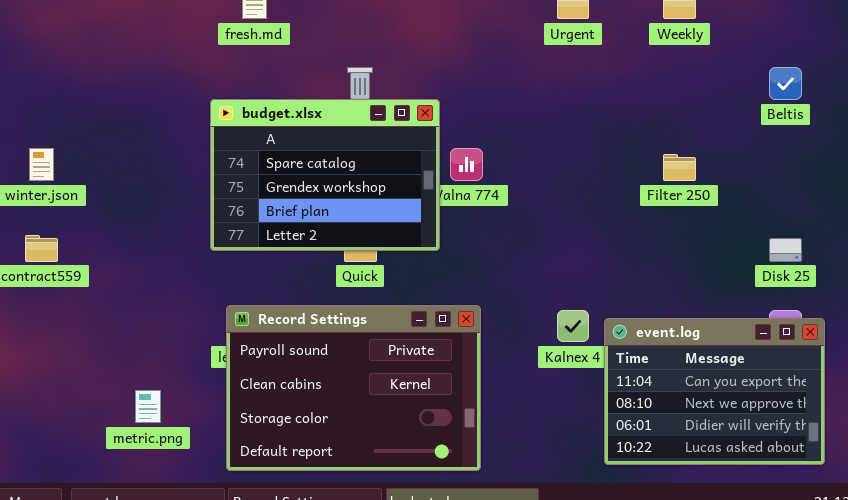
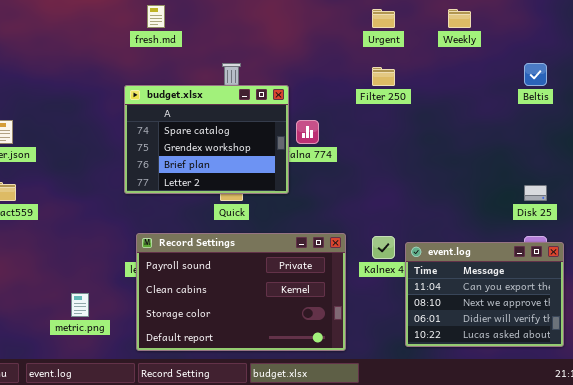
Filter 250: [663,154,696,181] -> [372,67,395,86], moved
Record Settings: [226,305,481,471] -> [136,233,346,351], resized

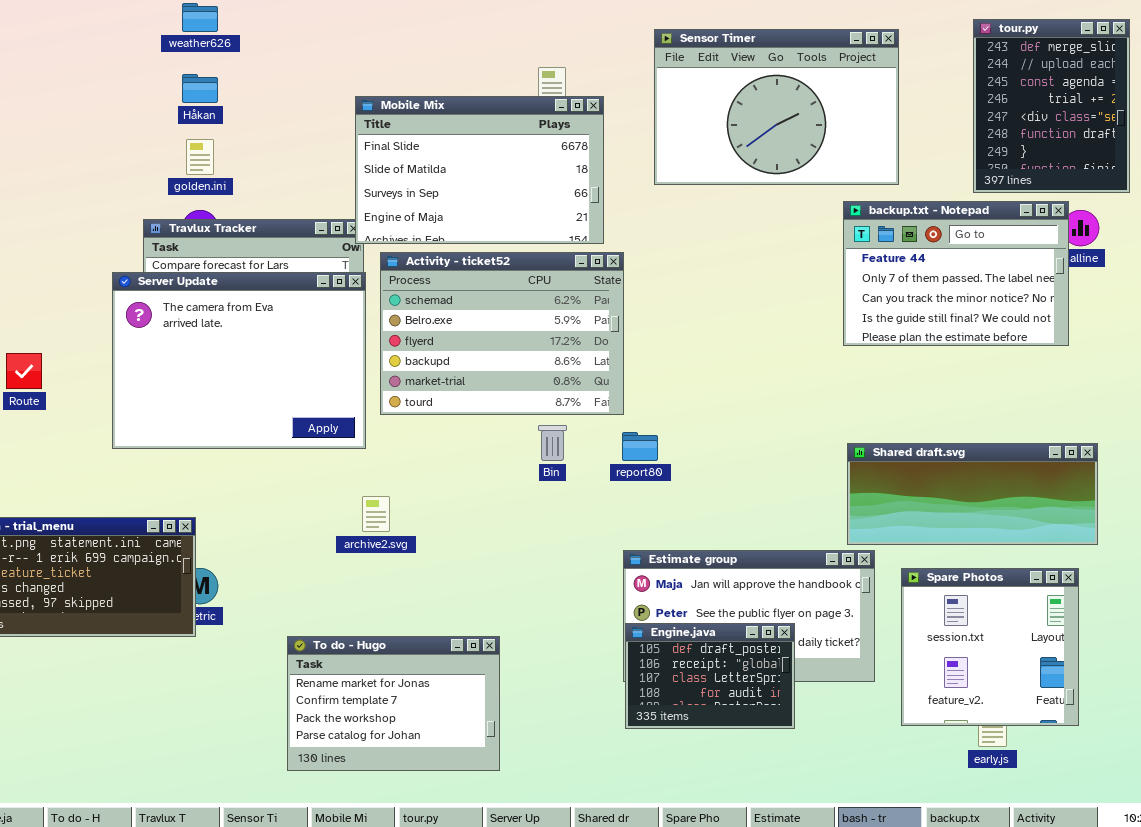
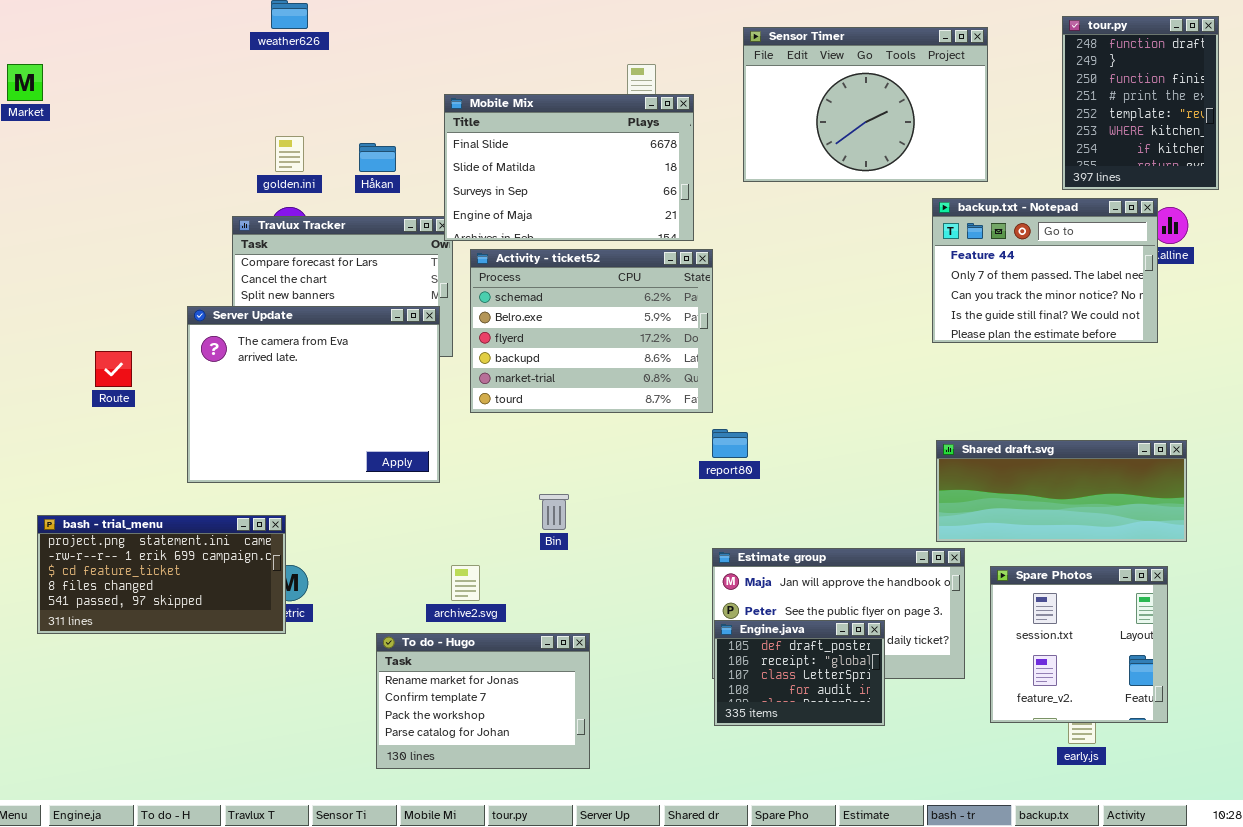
tour.py: [973,19,1130,193] -> [1062,16,1219,190], scrolled down 5 rows
Håkan: [182,74,218,103] -> [359,143,396,172], moved
Server Update: [112,272,366,449] -> [187,306,440,483], moved
Bin: [538,425,567,461] -> [539,494,569,530], moved
archive2.svg: [362,496,390,532] -> [451,565,480,601], moved

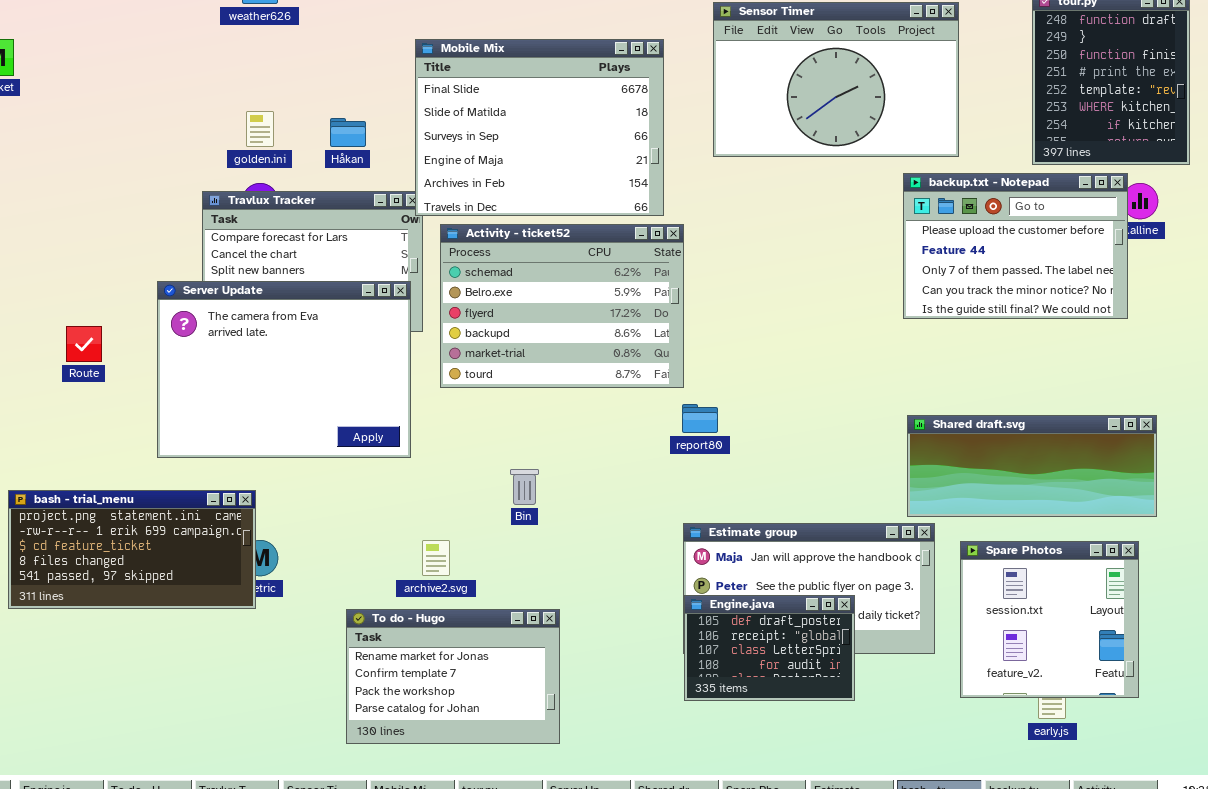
Mobile Mix: [444,94,694,241] -> [415,39,664,216], resized
backup.txt - Notepad: [932,198,1158,343] -> [903,173,1128,319], scrolled up 1 row

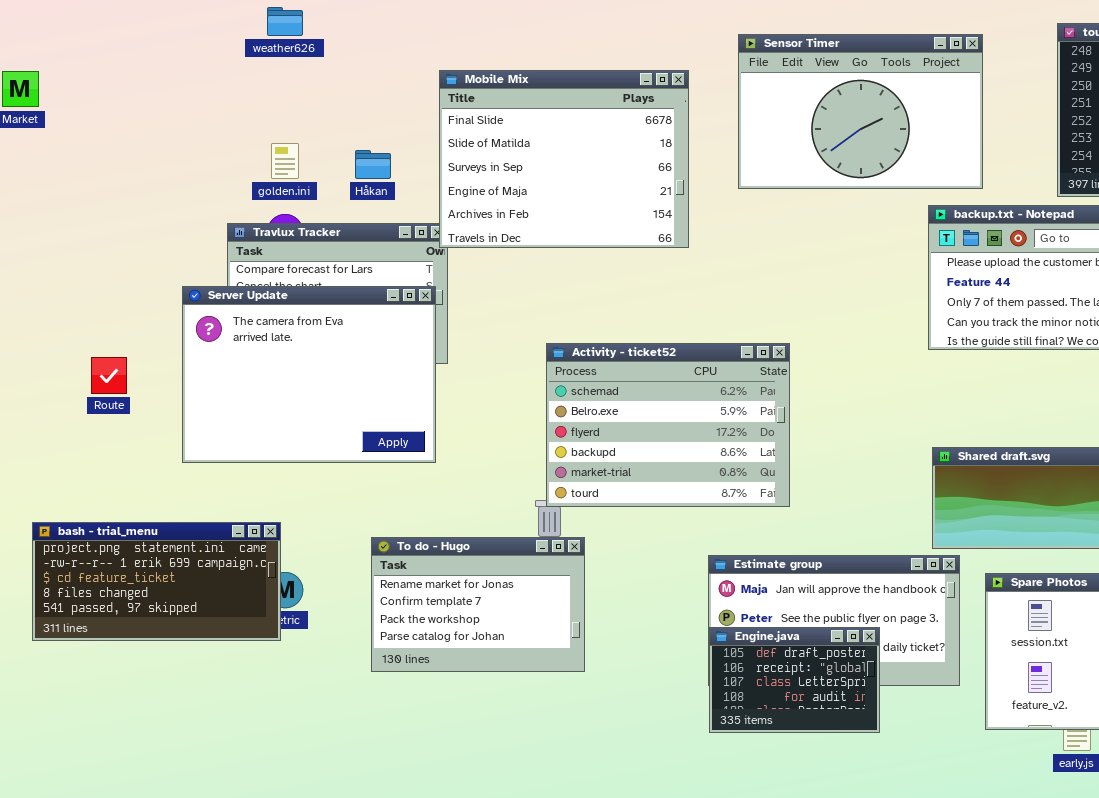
Activity - ticket52: [440,224,684,388] -> [546,343,790,507], moved
Server Update: [157,281,411,458] -> [182,286,436,463], moved
To do - Hugo: [346,609,560,744] -> [371,537,585,672], moved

--------

- Task description: Beginning with the line that holds "Server Update: [157,281,411,458]" and ending with the last line of the listing, output every line exactly. Leave out everything else.

- Solution to this exercise:
Server Update: [157,281,411,458] -> [182,286,436,463], moved
To do - Hugo: [346,609,560,744] -> [371,537,585,672], moved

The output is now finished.